Task ▸ Which lines below include the string "left"? Please show each one.

Listed entries ▸
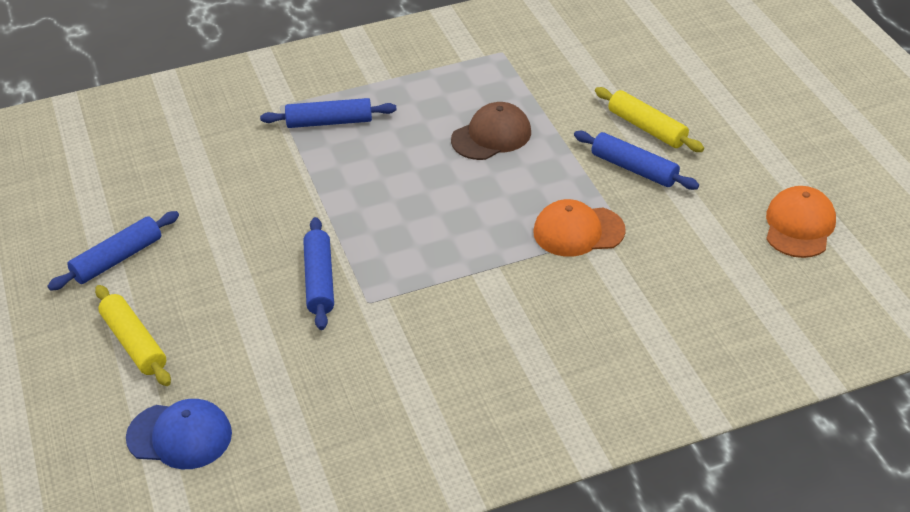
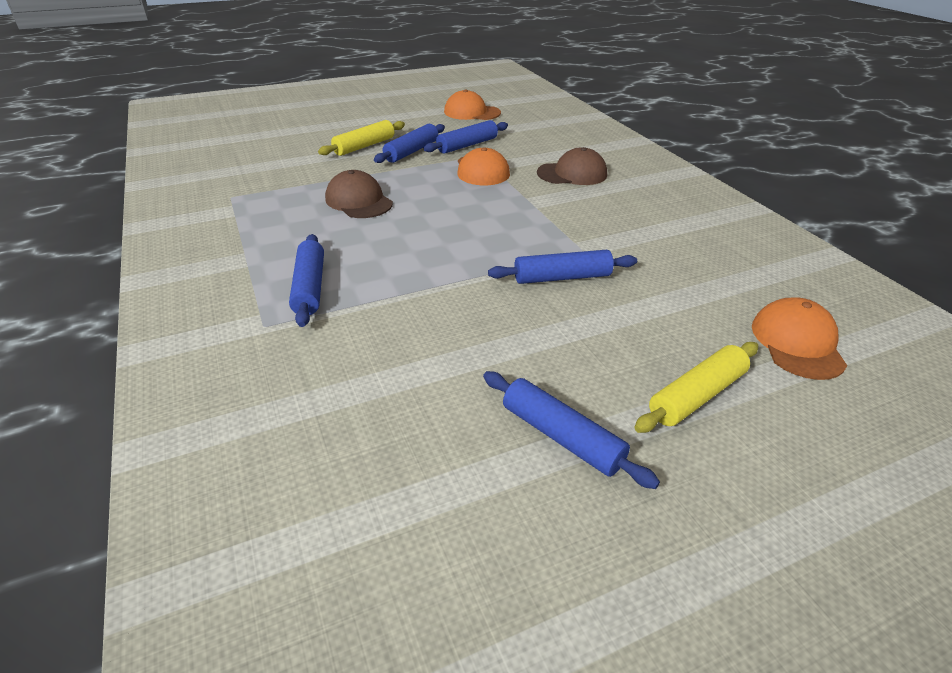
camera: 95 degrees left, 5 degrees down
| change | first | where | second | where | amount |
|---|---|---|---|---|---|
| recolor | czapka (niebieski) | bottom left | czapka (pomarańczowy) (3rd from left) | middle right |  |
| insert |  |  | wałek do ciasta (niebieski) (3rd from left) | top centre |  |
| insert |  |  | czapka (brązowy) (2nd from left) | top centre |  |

Exercise solution ▸
camera: 95 degrees left, 5 degrees down
| recolor | czapka (niebieski) | bottom left | czapka (pomarańczowy) (3rd from left) | middle right |  |
| insert |  |  | wałek do ciasta (niebieski) (3rd from left) | top centre |  |
| insert |  |  | czapka (brązowy) (2nd from left) | top centre |  |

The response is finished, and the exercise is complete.